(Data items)
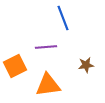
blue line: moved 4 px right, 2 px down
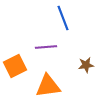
orange triangle: moved 1 px down
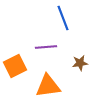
brown star: moved 6 px left, 2 px up
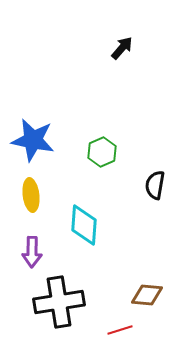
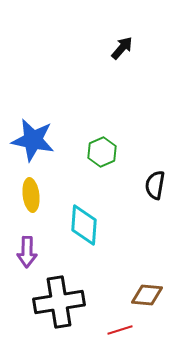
purple arrow: moved 5 px left
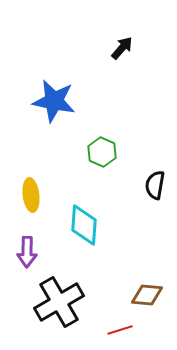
blue star: moved 21 px right, 39 px up
green hexagon: rotated 12 degrees counterclockwise
black cross: rotated 21 degrees counterclockwise
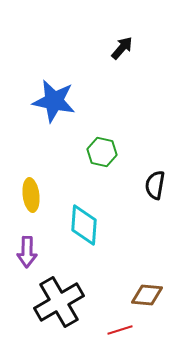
green hexagon: rotated 12 degrees counterclockwise
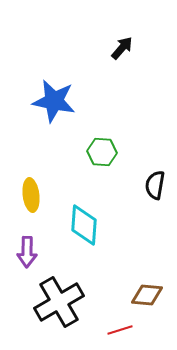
green hexagon: rotated 8 degrees counterclockwise
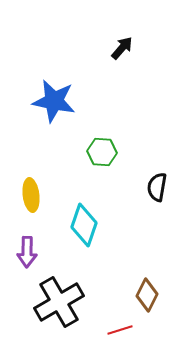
black semicircle: moved 2 px right, 2 px down
cyan diamond: rotated 15 degrees clockwise
brown diamond: rotated 68 degrees counterclockwise
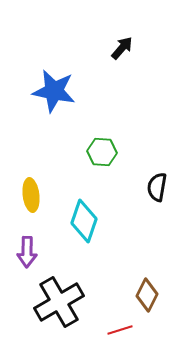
blue star: moved 10 px up
cyan diamond: moved 4 px up
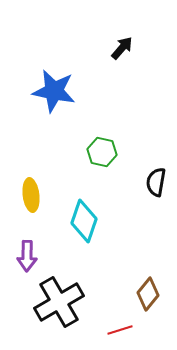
green hexagon: rotated 8 degrees clockwise
black semicircle: moved 1 px left, 5 px up
purple arrow: moved 4 px down
brown diamond: moved 1 px right, 1 px up; rotated 12 degrees clockwise
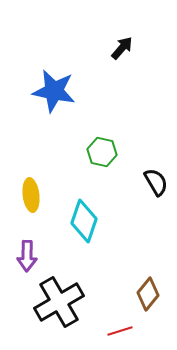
black semicircle: rotated 140 degrees clockwise
red line: moved 1 px down
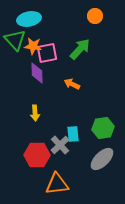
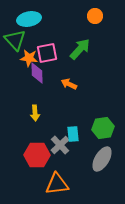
orange star: moved 4 px left, 12 px down
orange arrow: moved 3 px left
gray ellipse: rotated 15 degrees counterclockwise
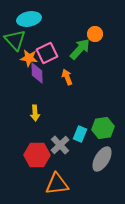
orange circle: moved 18 px down
pink square: rotated 15 degrees counterclockwise
orange arrow: moved 2 px left, 7 px up; rotated 42 degrees clockwise
cyan rectangle: moved 7 px right; rotated 28 degrees clockwise
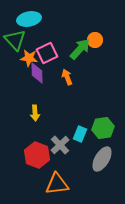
orange circle: moved 6 px down
red hexagon: rotated 20 degrees clockwise
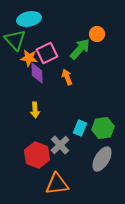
orange circle: moved 2 px right, 6 px up
yellow arrow: moved 3 px up
cyan rectangle: moved 6 px up
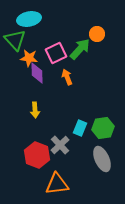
pink square: moved 9 px right
gray ellipse: rotated 55 degrees counterclockwise
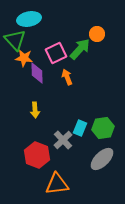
orange star: moved 5 px left
gray cross: moved 3 px right, 5 px up
gray ellipse: rotated 70 degrees clockwise
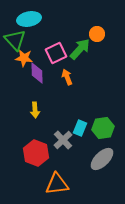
red hexagon: moved 1 px left, 2 px up
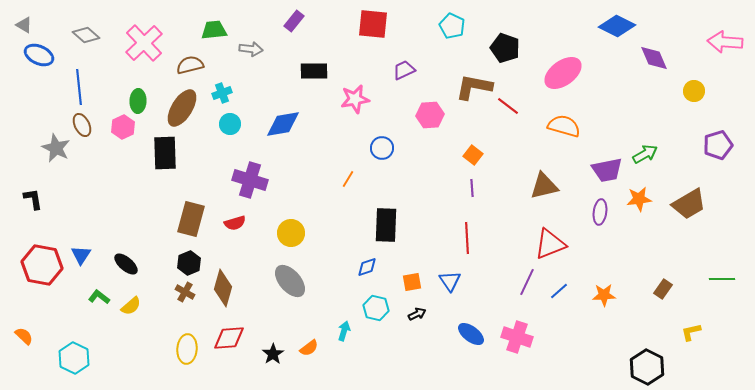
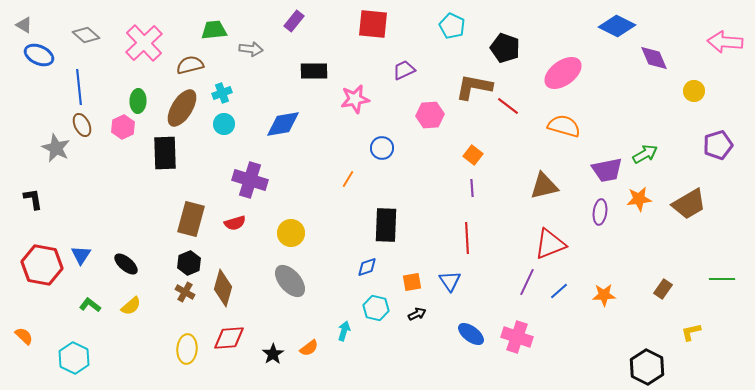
cyan circle at (230, 124): moved 6 px left
green L-shape at (99, 297): moved 9 px left, 8 px down
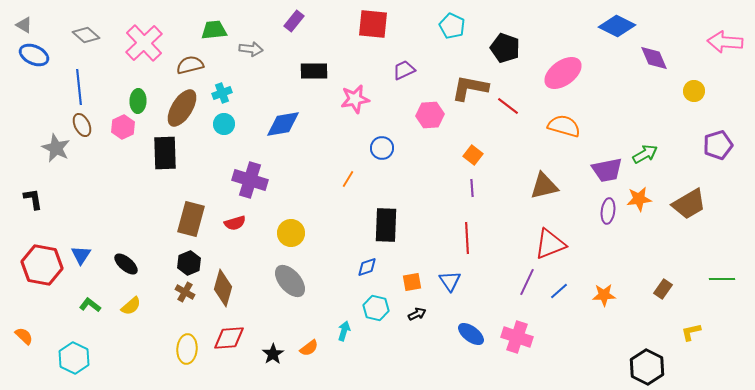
blue ellipse at (39, 55): moved 5 px left
brown L-shape at (474, 87): moved 4 px left, 1 px down
purple ellipse at (600, 212): moved 8 px right, 1 px up
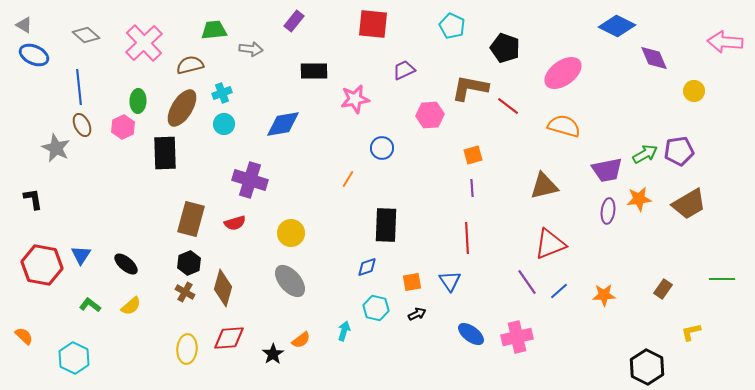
purple pentagon at (718, 145): moved 39 px left, 6 px down; rotated 8 degrees clockwise
orange square at (473, 155): rotated 36 degrees clockwise
purple line at (527, 282): rotated 60 degrees counterclockwise
pink cross at (517, 337): rotated 32 degrees counterclockwise
orange semicircle at (309, 348): moved 8 px left, 8 px up
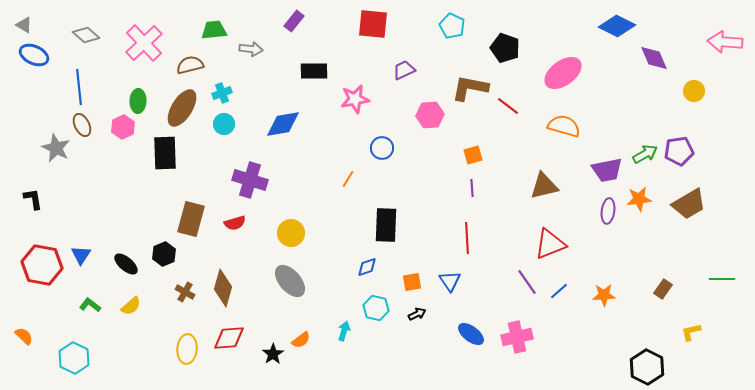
black hexagon at (189, 263): moved 25 px left, 9 px up
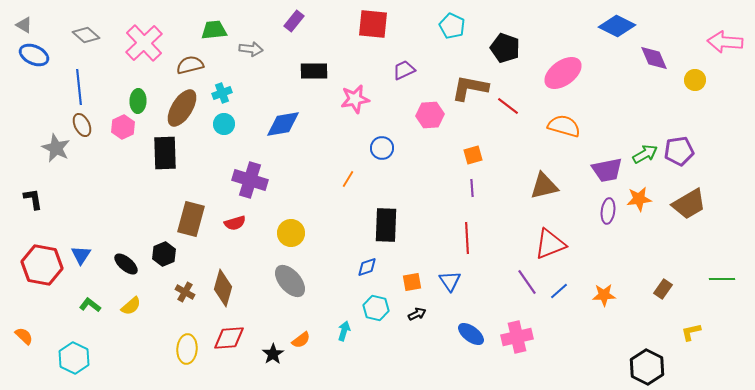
yellow circle at (694, 91): moved 1 px right, 11 px up
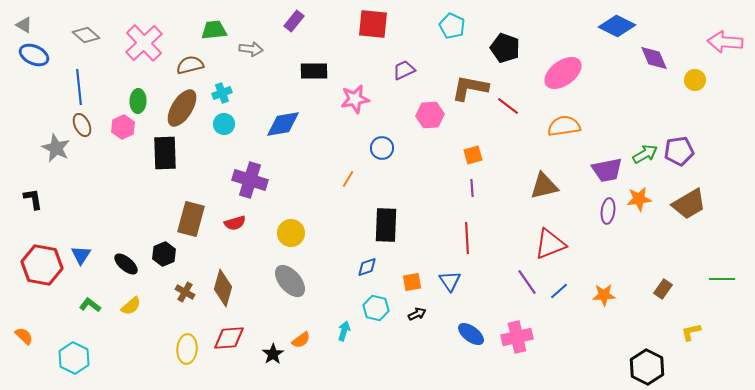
orange semicircle at (564, 126): rotated 24 degrees counterclockwise
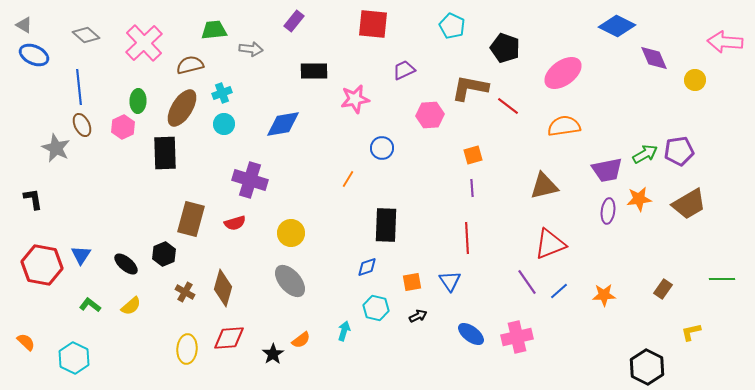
black arrow at (417, 314): moved 1 px right, 2 px down
orange semicircle at (24, 336): moved 2 px right, 6 px down
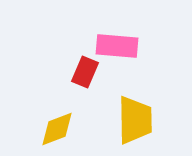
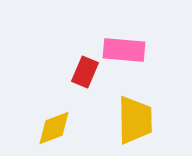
pink rectangle: moved 7 px right, 4 px down
yellow diamond: moved 3 px left, 1 px up
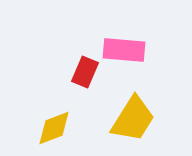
yellow trapezoid: moved 2 px left, 1 px up; rotated 33 degrees clockwise
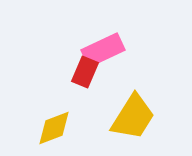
pink rectangle: moved 21 px left; rotated 30 degrees counterclockwise
yellow trapezoid: moved 2 px up
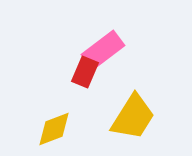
pink rectangle: rotated 12 degrees counterclockwise
yellow diamond: moved 1 px down
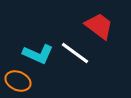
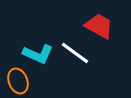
red trapezoid: rotated 8 degrees counterclockwise
orange ellipse: rotated 45 degrees clockwise
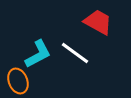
red trapezoid: moved 1 px left, 4 px up
cyan L-shape: rotated 52 degrees counterclockwise
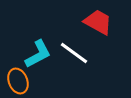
white line: moved 1 px left
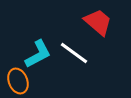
red trapezoid: rotated 12 degrees clockwise
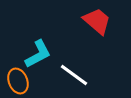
red trapezoid: moved 1 px left, 1 px up
white line: moved 22 px down
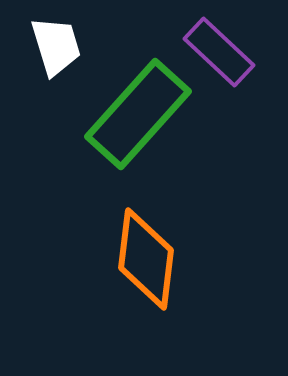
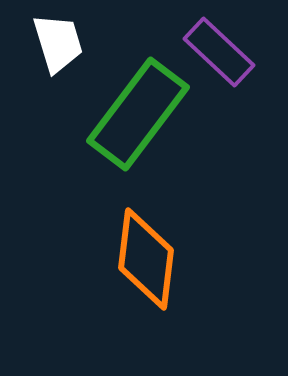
white trapezoid: moved 2 px right, 3 px up
green rectangle: rotated 5 degrees counterclockwise
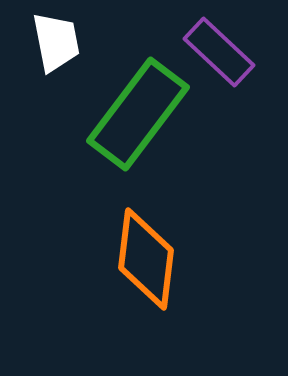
white trapezoid: moved 2 px left, 1 px up; rotated 6 degrees clockwise
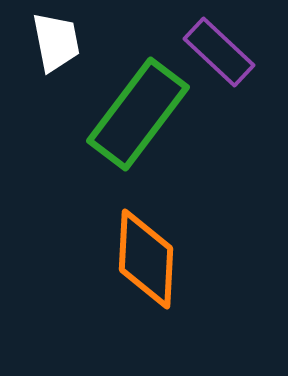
orange diamond: rotated 4 degrees counterclockwise
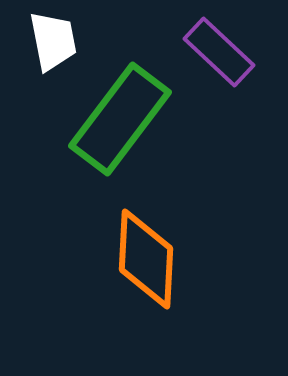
white trapezoid: moved 3 px left, 1 px up
green rectangle: moved 18 px left, 5 px down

§ WHAT THE TASK REQUIRES
Which lines in the records above contain the word "diamond"? Pick out and copy every one of them. Case counts.

§ REPLY
cyan diamond: rotated 15 degrees clockwise
brown diamond: rotated 68 degrees counterclockwise
cyan diamond: moved 4 px up
brown diamond: moved 1 px right, 1 px up; rotated 12 degrees clockwise
yellow diamond: moved 3 px left, 1 px up
yellow diamond: moved 1 px down
orange diamond: rotated 4 degrees counterclockwise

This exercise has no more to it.